## ASSIGNED TASK
The records below must be transcribed exactly, with each picture left out.

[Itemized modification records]
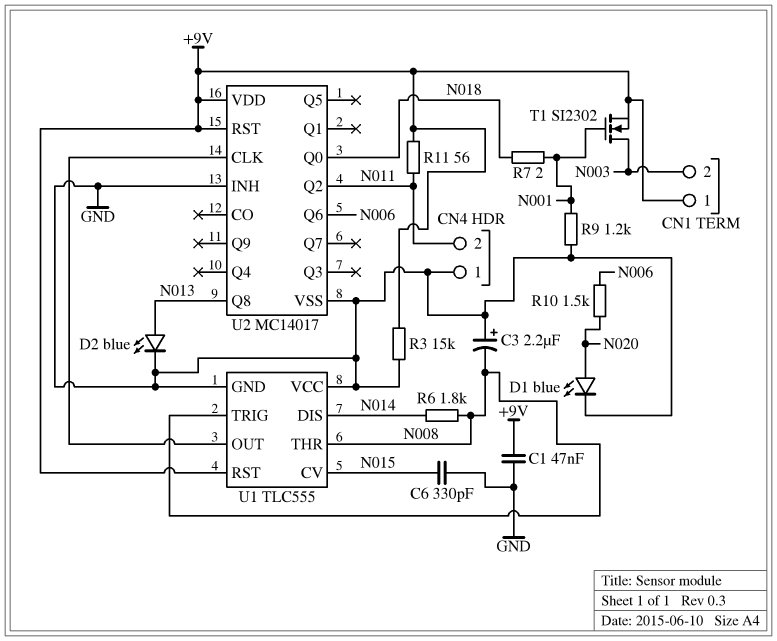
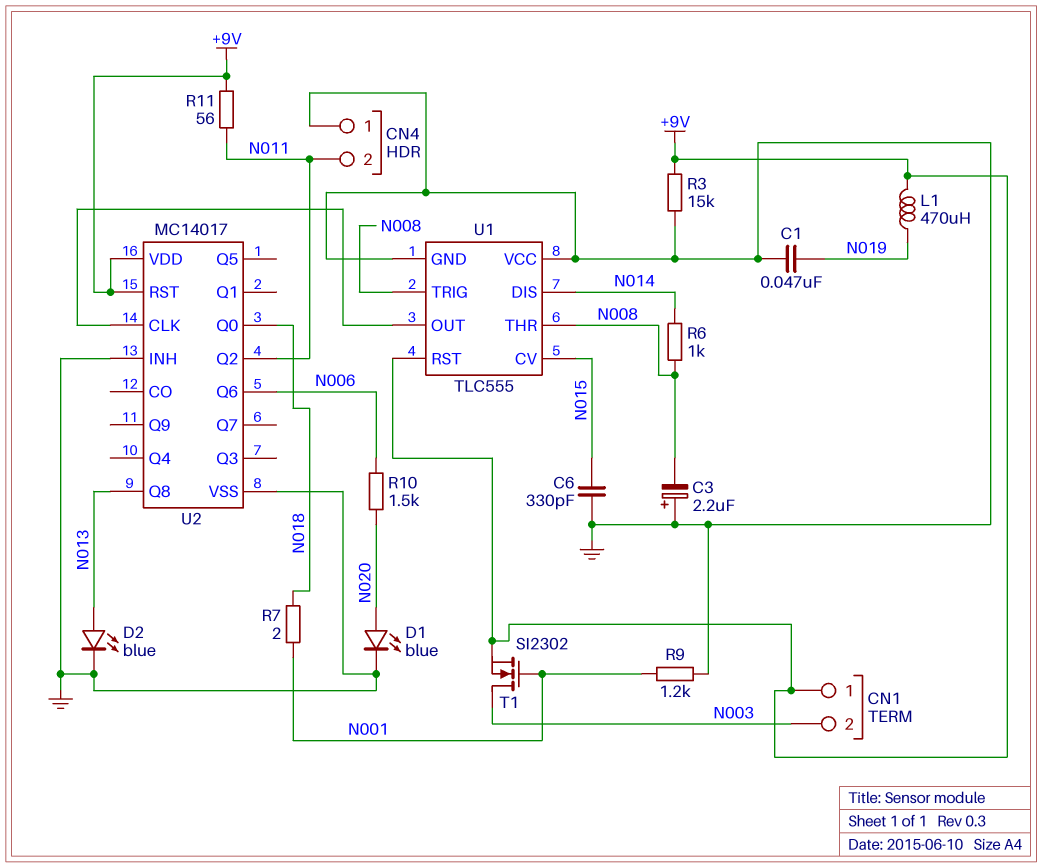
C1: 47nF (+9V, GND) -> 47nF (GND, N019)
L1: none -> 470uH (+9V, N019)
R6: 1.8k (N008, N014) -> 1k (N008, N014)

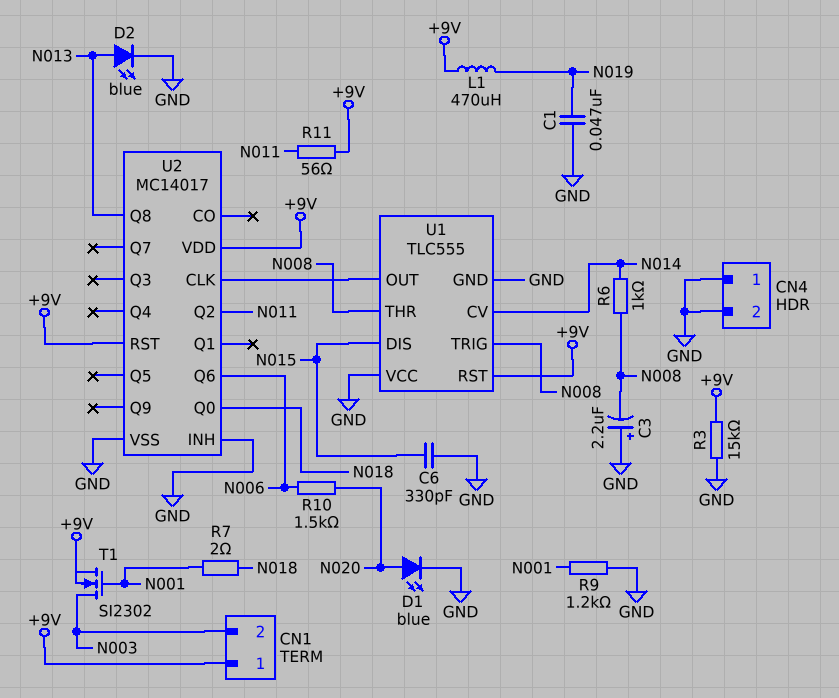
CN4 pin 2: N011 -> GND
U1 pin CV: N015 -> N014
U1 pin DIS: N014 -> N015

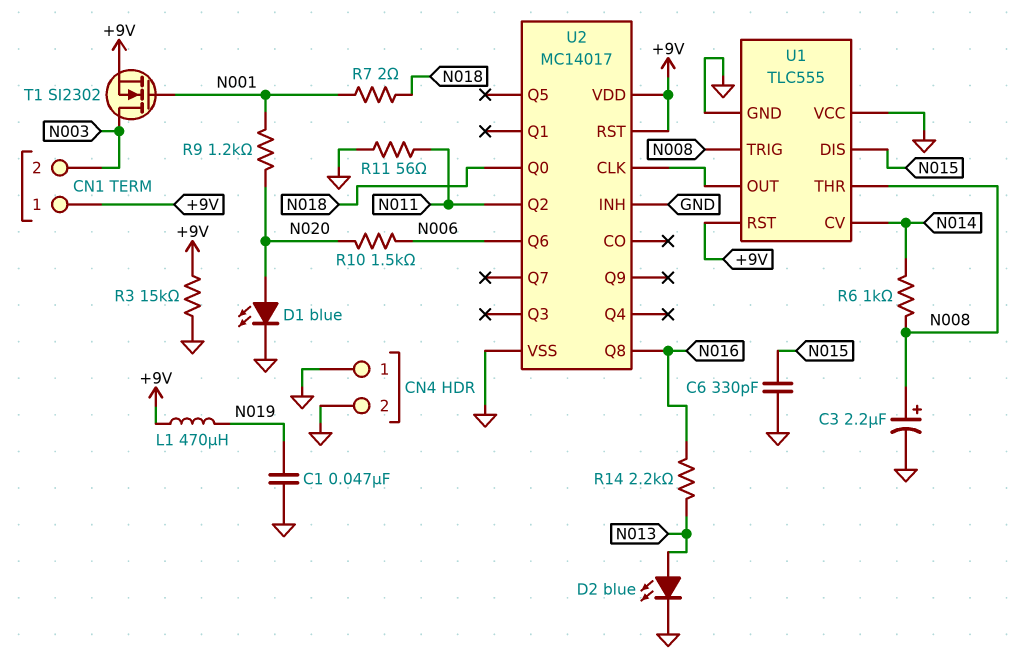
C3: 2.2uF (plus GND, minus N008) -> 2.2uF (plus N008, minus GND)
R9: 1.2k (GND, N001) -> 1.2k (N001, N020)
R11: 56 (+9V, N011) -> 56 (GND, N011)
R14: none -> 2.2k (N013, N016)
U2 pin Q8: N013 -> N016

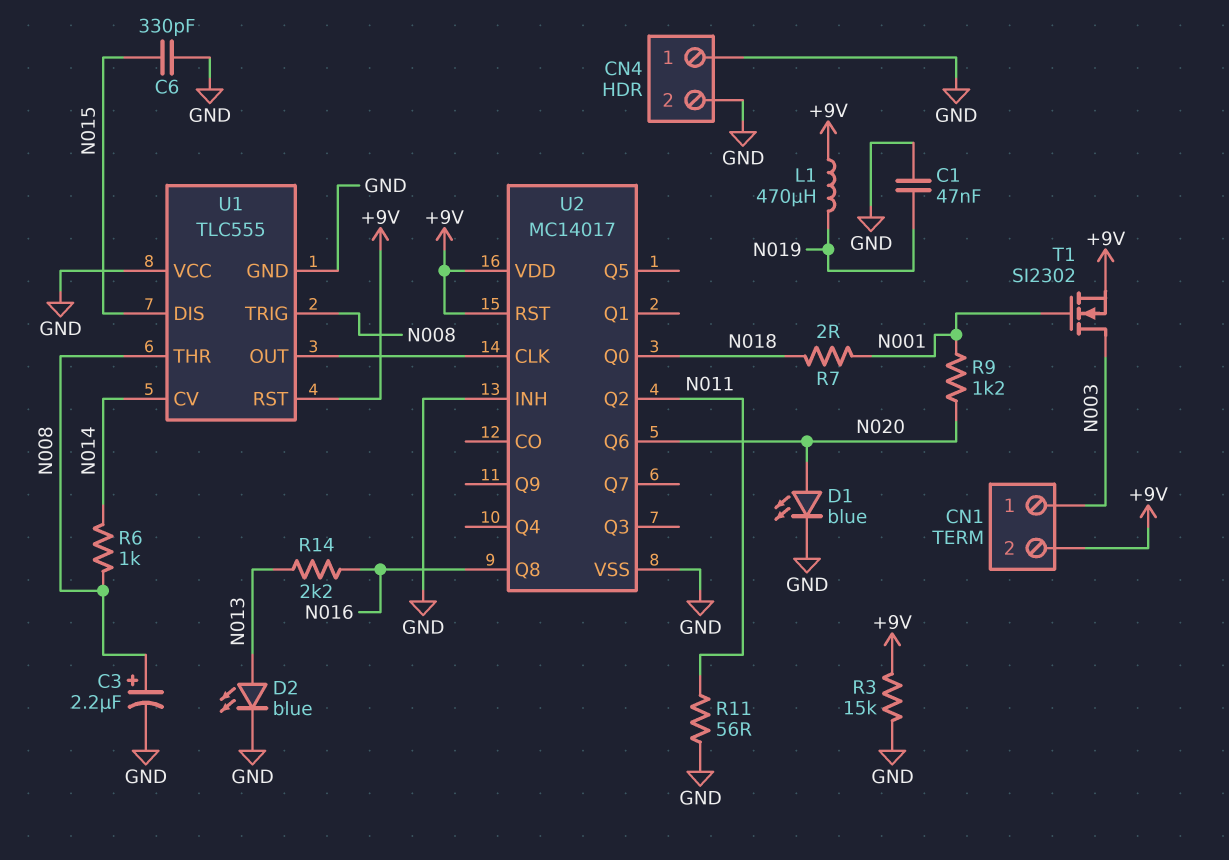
CN1 pin 1: +9V -> N003
CN1 pin 2: N003 -> +9V
R10: 1.5k (N006, N020) -> none
U2 pin Q6: N006 -> N020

## RESULT OF THIS EXERCISE
C1: 47nF (+9V, GND) -> 47nF (GND, N019)
L1: none -> 470uH (+9V, N019)
R6: 1.8k (N008, N014) -> 1k (N008, N014)

CN4 pin 2: N011 -> GND
U1 pin CV: N015 -> N014
U1 pin DIS: N014 -> N015

C3: 2.2uF (plus GND, minus N008) -> 2.2uF (plus N008, minus GND)
R9: 1.2k (GND, N001) -> 1.2k (N001, N020)
R11: 56 (+9V, N011) -> 56 (GND, N011)
R14: none -> 2.2k (N013, N016)
U2 pin Q8: N013 -> N016

CN1 pin 1: +9V -> N003
CN1 pin 2: N003 -> +9V
R10: 1.5k (N006, N020) -> none
U2 pin Q6: N006 -> N020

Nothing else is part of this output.